• _TO BE DONE_: Rewrite the data lines starting at the one containing "plumber (557, 474)" and ending at the last line, switching "tailgate" to "doorstep" and keeping everything else unchanged.

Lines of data
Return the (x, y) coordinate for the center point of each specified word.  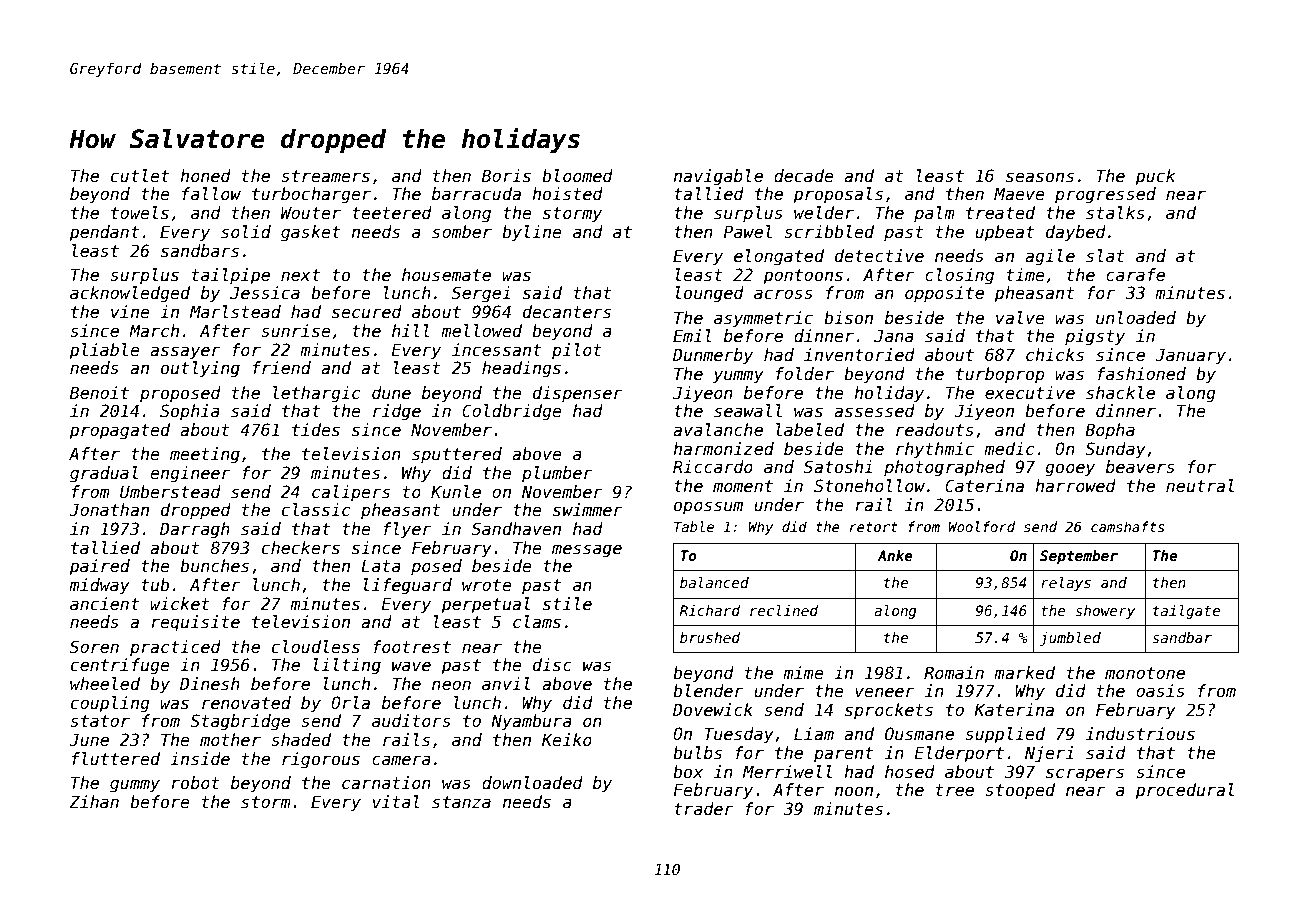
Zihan (94, 801)
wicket (180, 604)
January (1190, 356)
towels (140, 213)
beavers (1140, 467)
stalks (1115, 213)
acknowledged (130, 294)
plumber (557, 474)
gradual (104, 474)
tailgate (1186, 612)
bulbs (697, 753)
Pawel (748, 232)
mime (803, 673)
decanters (567, 312)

• _EXPECTED ANSWER_:
plumber (557, 474)
gradual (104, 474)
doorstep (1186, 612)
bulbs (697, 753)
Pawel (748, 232)
mime (803, 673)
decanters (567, 312)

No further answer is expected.